§ Task directions
Write out exactly, with no other output, the lines below from the one that contains "R204: 160 (N3, N13) -> 470 (N3, N13)" through the end.

§ Dataset records
************

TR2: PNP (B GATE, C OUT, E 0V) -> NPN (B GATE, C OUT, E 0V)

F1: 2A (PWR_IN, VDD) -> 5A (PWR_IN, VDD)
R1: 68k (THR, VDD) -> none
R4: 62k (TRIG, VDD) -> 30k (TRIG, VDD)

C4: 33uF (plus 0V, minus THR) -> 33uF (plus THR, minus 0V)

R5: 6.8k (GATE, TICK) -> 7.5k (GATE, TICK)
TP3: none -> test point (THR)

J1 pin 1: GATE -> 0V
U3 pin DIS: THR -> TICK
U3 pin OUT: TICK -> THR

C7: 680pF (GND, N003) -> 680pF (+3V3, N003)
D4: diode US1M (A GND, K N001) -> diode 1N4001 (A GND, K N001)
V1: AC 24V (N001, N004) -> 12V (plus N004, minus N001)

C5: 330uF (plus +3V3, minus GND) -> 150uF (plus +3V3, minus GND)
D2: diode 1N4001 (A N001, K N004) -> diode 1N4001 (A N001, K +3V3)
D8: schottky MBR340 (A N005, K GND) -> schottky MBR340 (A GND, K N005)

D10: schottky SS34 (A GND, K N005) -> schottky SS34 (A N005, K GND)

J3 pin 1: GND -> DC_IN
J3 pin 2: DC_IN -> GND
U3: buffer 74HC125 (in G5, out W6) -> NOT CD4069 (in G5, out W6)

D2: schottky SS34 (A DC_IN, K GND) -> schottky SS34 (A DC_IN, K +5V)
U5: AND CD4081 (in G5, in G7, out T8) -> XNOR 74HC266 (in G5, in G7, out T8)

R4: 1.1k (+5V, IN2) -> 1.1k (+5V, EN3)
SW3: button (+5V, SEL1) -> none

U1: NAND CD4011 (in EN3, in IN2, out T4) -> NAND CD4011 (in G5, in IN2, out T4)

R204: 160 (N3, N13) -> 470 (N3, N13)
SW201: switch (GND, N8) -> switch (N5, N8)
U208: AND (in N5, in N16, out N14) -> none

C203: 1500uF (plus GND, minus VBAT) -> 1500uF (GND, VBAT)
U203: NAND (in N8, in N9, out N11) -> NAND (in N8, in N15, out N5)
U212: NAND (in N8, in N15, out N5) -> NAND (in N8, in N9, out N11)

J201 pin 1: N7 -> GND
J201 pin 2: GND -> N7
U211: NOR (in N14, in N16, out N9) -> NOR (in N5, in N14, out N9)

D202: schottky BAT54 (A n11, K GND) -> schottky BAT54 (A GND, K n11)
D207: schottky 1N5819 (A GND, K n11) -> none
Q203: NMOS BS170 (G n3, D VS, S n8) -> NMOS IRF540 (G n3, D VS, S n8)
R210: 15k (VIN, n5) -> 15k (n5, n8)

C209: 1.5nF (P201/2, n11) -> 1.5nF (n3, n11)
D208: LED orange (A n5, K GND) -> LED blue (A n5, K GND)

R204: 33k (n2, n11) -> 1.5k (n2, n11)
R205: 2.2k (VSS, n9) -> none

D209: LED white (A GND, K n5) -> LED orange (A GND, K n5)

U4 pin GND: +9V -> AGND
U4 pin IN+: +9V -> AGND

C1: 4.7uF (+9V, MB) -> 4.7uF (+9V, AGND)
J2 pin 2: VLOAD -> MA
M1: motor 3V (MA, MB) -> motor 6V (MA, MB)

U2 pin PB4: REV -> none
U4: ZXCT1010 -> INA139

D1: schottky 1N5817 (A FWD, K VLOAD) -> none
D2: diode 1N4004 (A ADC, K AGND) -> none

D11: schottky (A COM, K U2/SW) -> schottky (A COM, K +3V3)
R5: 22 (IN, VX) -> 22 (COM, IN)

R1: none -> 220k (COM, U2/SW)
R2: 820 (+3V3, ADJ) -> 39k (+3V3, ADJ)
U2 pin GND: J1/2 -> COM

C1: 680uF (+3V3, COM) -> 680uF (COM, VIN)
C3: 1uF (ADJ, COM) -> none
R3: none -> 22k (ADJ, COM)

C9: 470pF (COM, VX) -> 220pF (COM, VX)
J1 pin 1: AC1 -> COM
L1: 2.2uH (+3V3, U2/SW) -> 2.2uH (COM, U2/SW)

************

§ Response for this exercise
R204: 160 (N3, N13) -> 470 (N3, N13)
SW201: switch (GND, N8) -> switch (N5, N8)
U208: AND (in N5, in N16, out N14) -> none

C203: 1500uF (plus GND, minus VBAT) -> 1500uF (GND, VBAT)
U203: NAND (in N8, in N9, out N11) -> NAND (in N8, in N15, out N5)
U212: NAND (in N8, in N15, out N5) -> NAND (in N8, in N9, out N11)

J201 pin 1: N7 -> GND
J201 pin 2: GND -> N7
U211: NOR (in N14, in N16, out N9) -> NOR (in N5, in N14, out N9)

D202: schottky BAT54 (A n11, K GND) -> schottky BAT54 (A GND, K n11)
D207: schottky 1N5819 (A GND, K n11) -> none
Q203: NMOS BS170 (G n3, D VS, S n8) -> NMOS IRF540 (G n3, D VS, S n8)
R210: 15k (VIN, n5) -> 15k (n5, n8)

C209: 1.5nF (P201/2, n11) -> 1.5nF (n3, n11)
D208: LED orange (A n5, K GND) -> LED blue (A n5, K GND)

R204: 33k (n2, n11) -> 1.5k (n2, n11)
R205: 2.2k (VSS, n9) -> none

D209: LED white (A GND, K n5) -> LED orange (A GND, K n5)

U4 pin GND: +9V -> AGND
U4 pin IN+: +9V -> AGND

C1: 4.7uF (+9V, MB) -> 4.7uF (+9V, AGND)
J2 pin 2: VLOAD -> MA
M1: motor 3V (MA, MB) -> motor 6V (MA, MB)

U2 pin PB4: REV -> none
U4: ZXCT1010 -> INA139

D1: schottky 1N5817 (A FWD, K VLOAD) -> none
D2: diode 1N4004 (A ADC, K AGND) -> none

D11: schottky (A COM, K U2/SW) -> schottky (A COM, K +3V3)
R5: 22 (IN, VX) -> 22 (COM, IN)

R1: none -> 220k (COM, U2/SW)
R2: 820 (+3V3, ADJ) -> 39k (+3V3, ADJ)
U2 pin GND: J1/2 -> COM

C1: 680uF (+3V3, COM) -> 680uF (COM, VIN)
C3: 1uF (ADJ, COM) -> none
R3: none -> 22k (ADJ, COM)

C9: 470pF (COM, VX) -> 220pF (COM, VX)
J1 pin 1: AC1 -> COM
L1: 2.2uH (+3V3, U2/SW) -> 2.2uH (COM, U2/SW)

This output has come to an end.